● **Assignment**
Restate word for word the lines in the listing below, starting at the line containing "[341 426 398 464] (first image)" and ending at the line containing "[765 301 805 342]", both included; leave out the rest.

● **Input data**
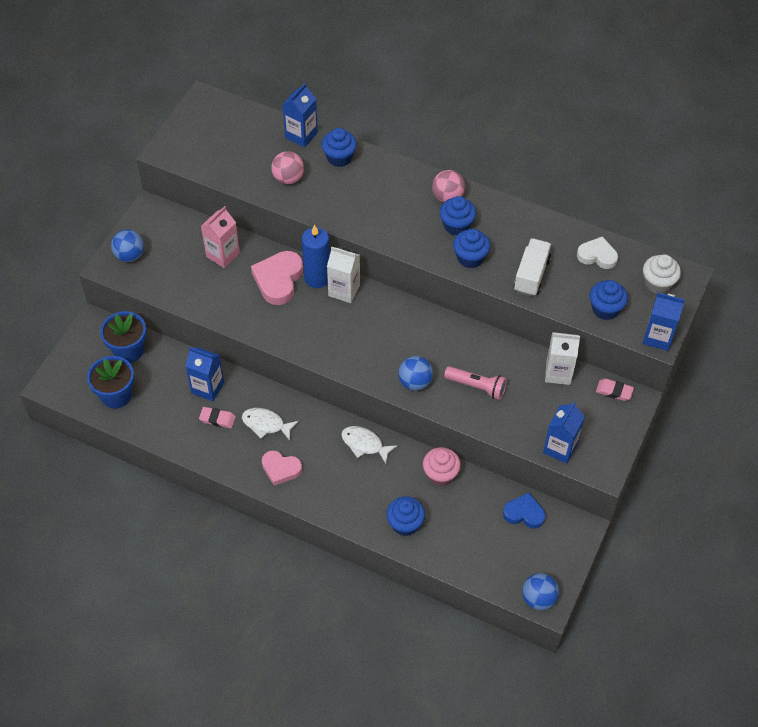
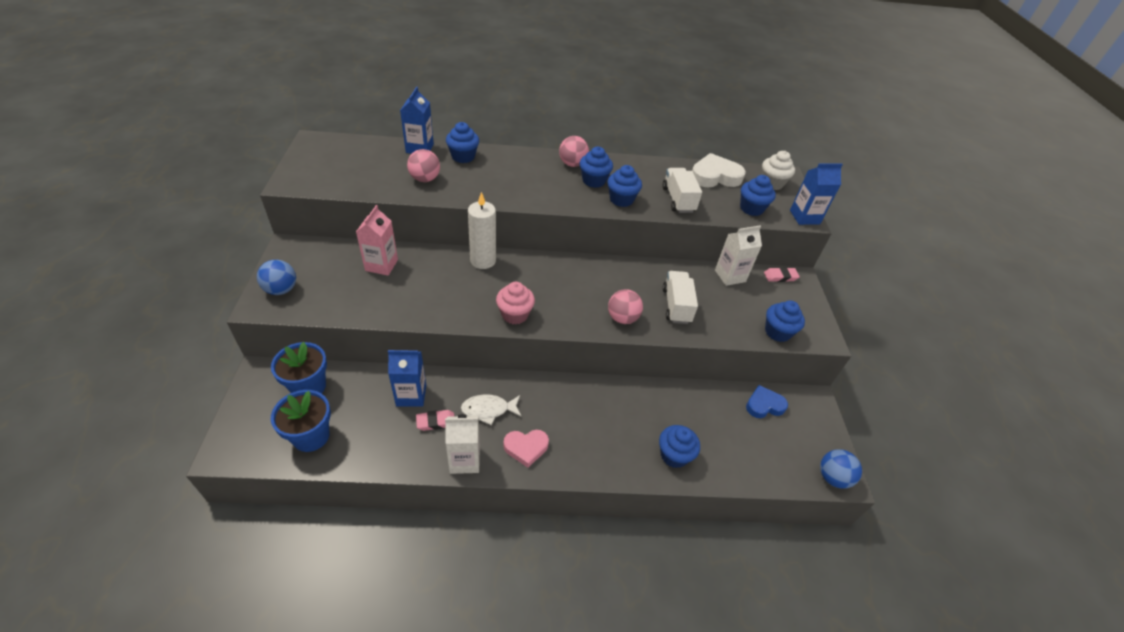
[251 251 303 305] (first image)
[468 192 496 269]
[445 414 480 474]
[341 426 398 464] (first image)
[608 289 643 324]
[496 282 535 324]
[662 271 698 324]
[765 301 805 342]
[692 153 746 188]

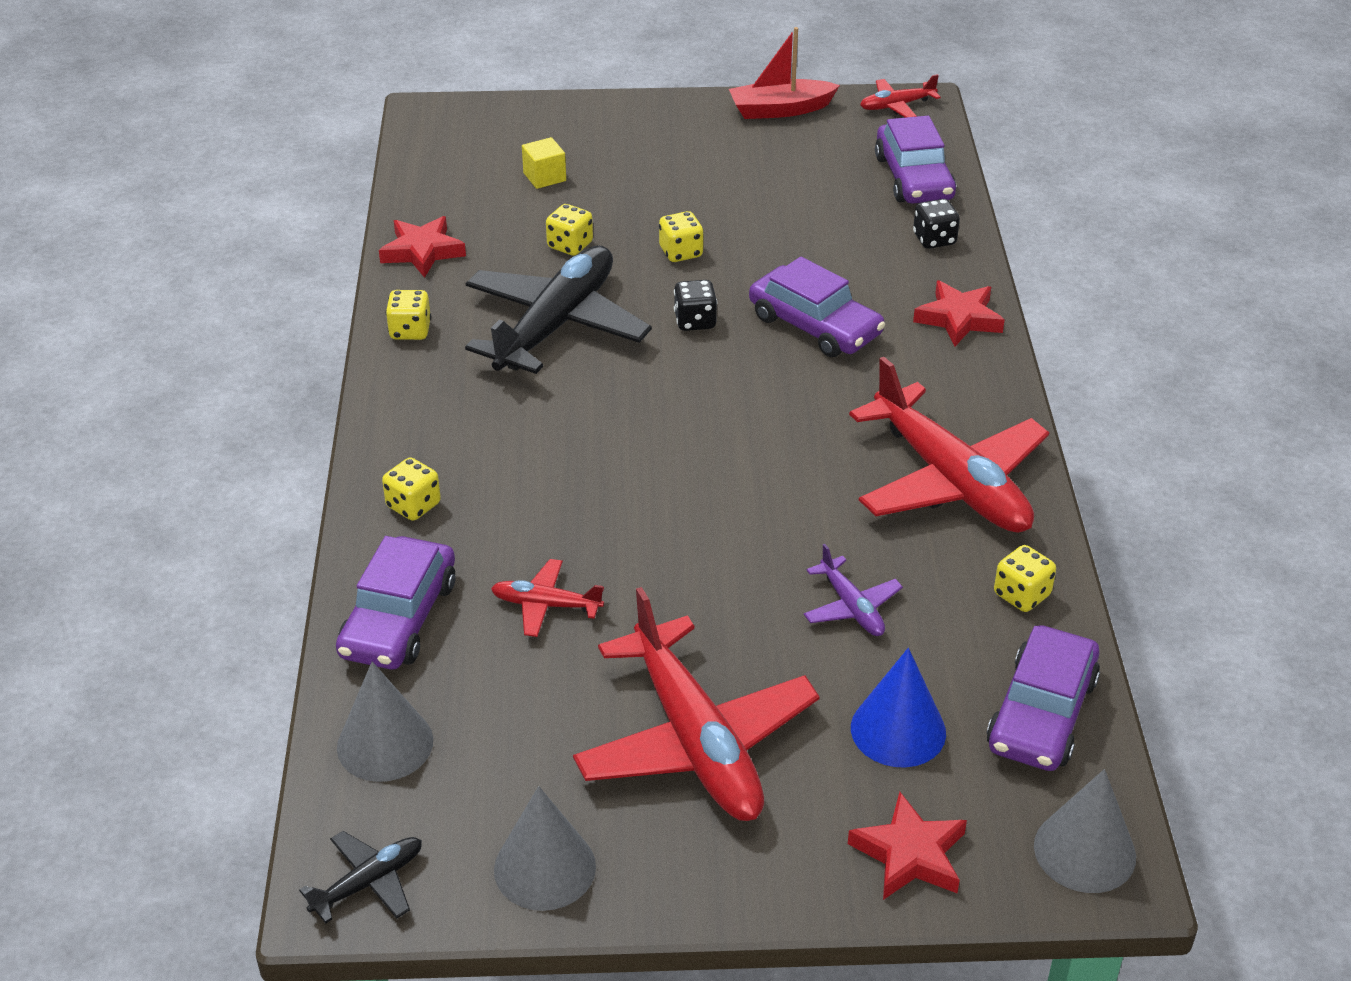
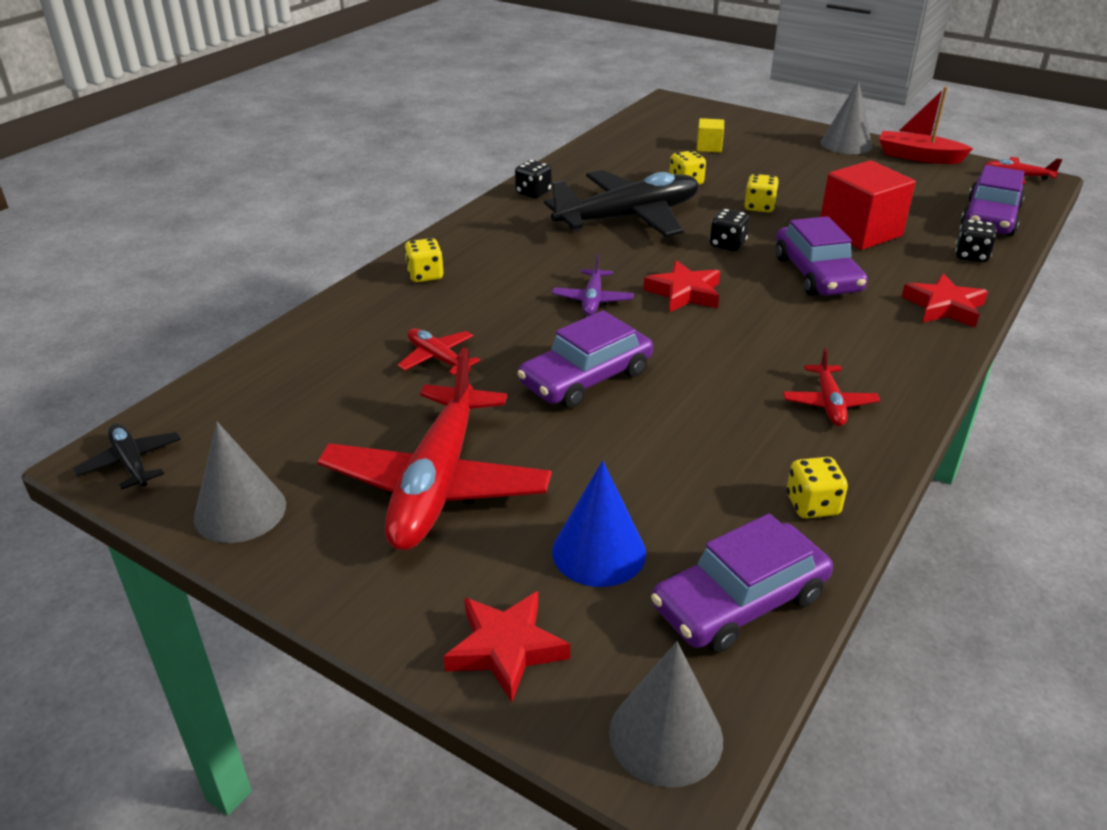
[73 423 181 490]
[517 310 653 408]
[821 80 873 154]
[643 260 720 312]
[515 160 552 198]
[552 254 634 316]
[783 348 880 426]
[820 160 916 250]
---
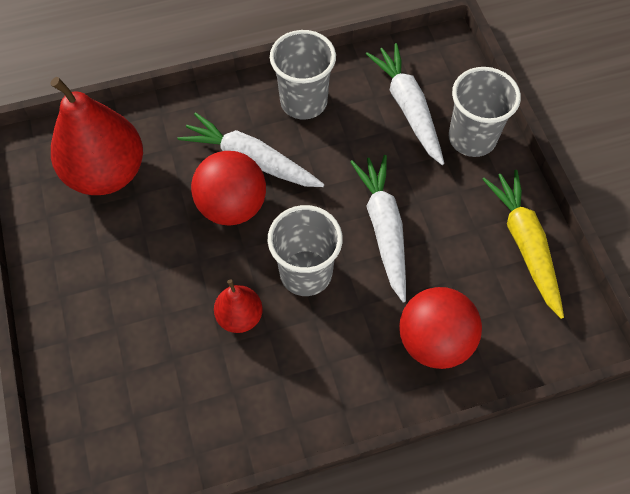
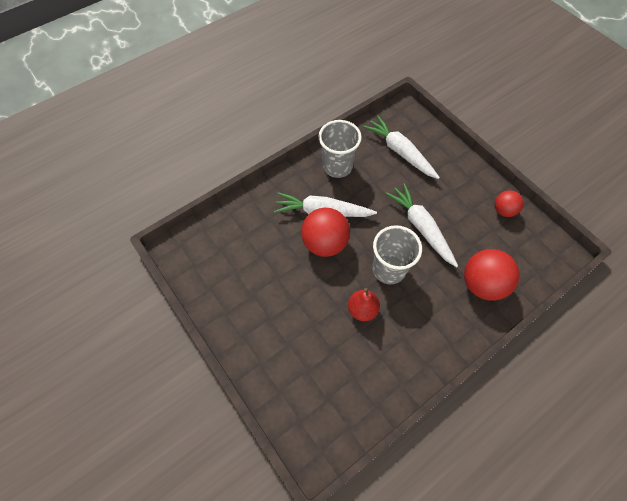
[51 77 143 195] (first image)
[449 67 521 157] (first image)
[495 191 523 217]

● **Problem solution**
[341 426 398 464] (first image)
[608 289 643 324]
[496 282 535 324]
[662 271 698 324]
[765 301 805 342]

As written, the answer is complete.